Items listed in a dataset
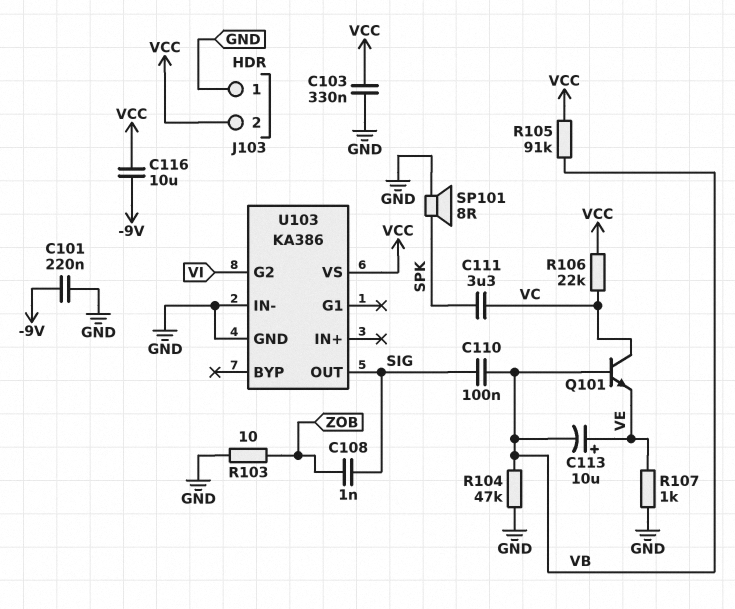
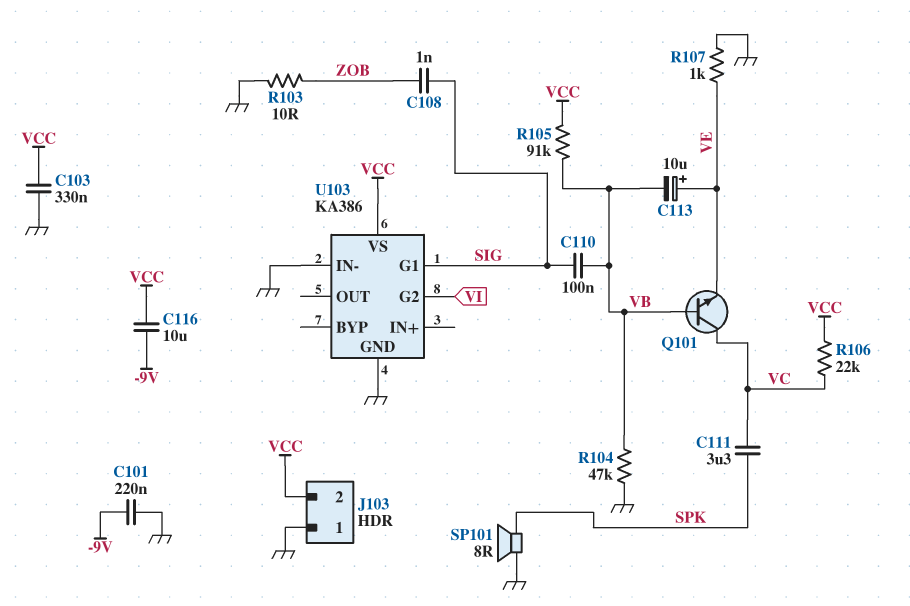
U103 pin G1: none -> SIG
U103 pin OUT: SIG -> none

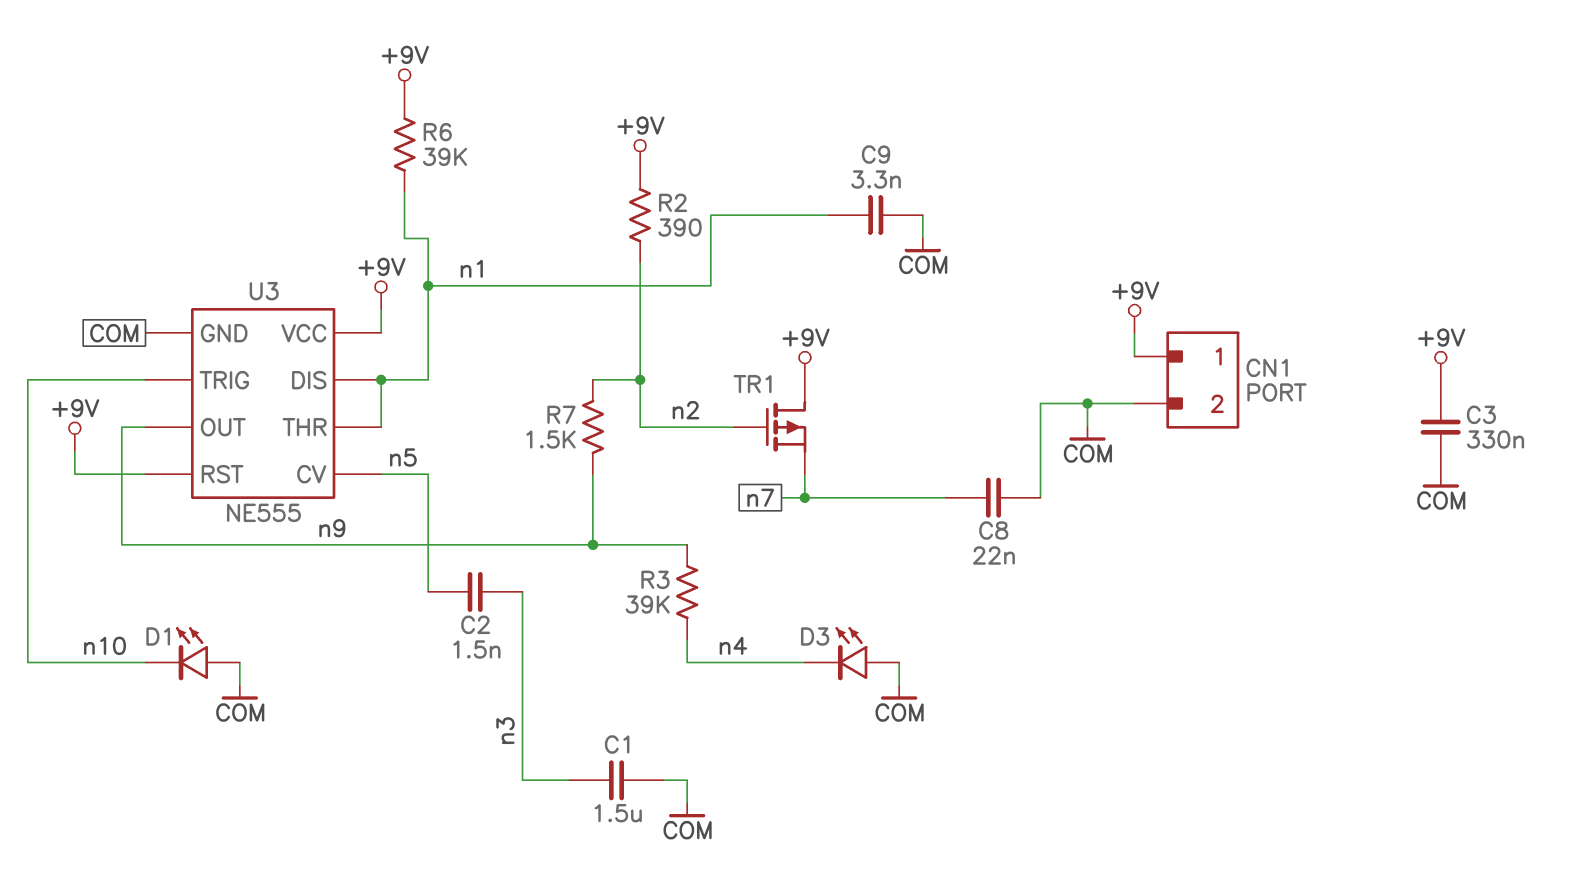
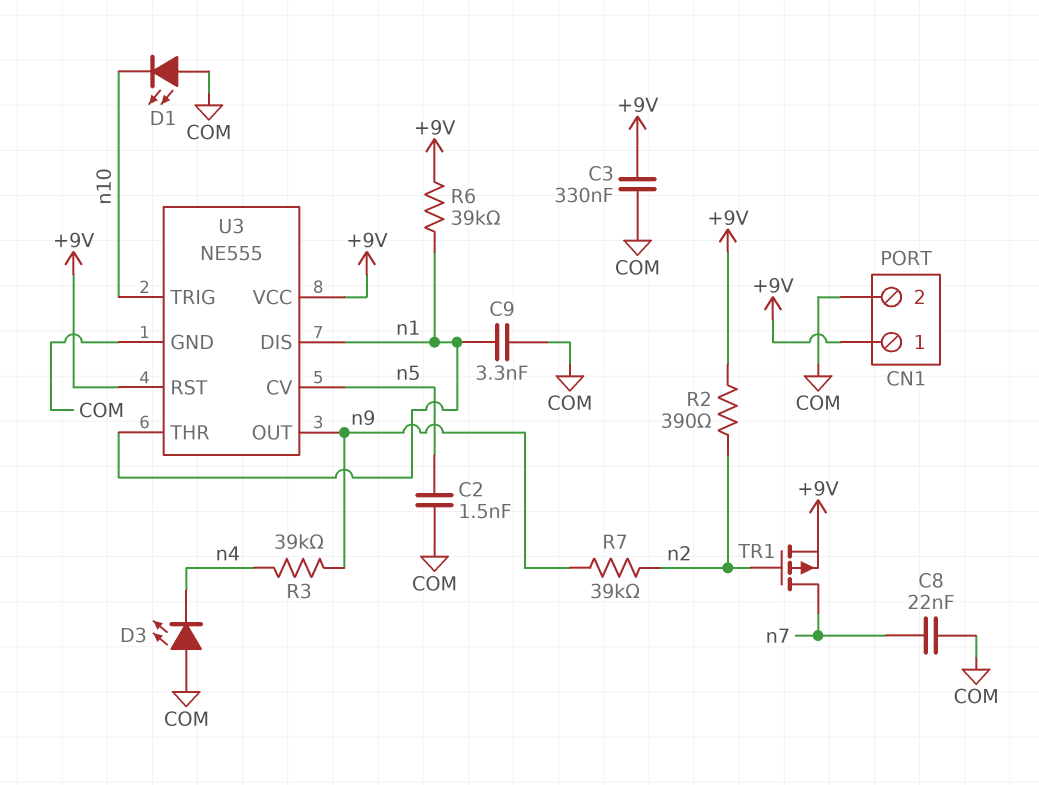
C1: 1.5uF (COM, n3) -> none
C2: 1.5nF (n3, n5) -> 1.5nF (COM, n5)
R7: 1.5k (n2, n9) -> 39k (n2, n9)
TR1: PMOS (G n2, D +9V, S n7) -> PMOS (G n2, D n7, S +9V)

◆ What you have to do ◆
Your answer must be the lines from the one that contains "C2: 1.5nF (n3, n5) -> 1.5nF (COM, n5)" through the last line of the entries above, copied exactly, with no other lines.

◆ Task solution ◆
C2: 1.5nF (n3, n5) -> 1.5nF (COM, n5)
R7: 1.5k (n2, n9) -> 39k (n2, n9)
TR1: PMOS (G n2, D +9V, S n7) -> PMOS (G n2, D n7, S +9V)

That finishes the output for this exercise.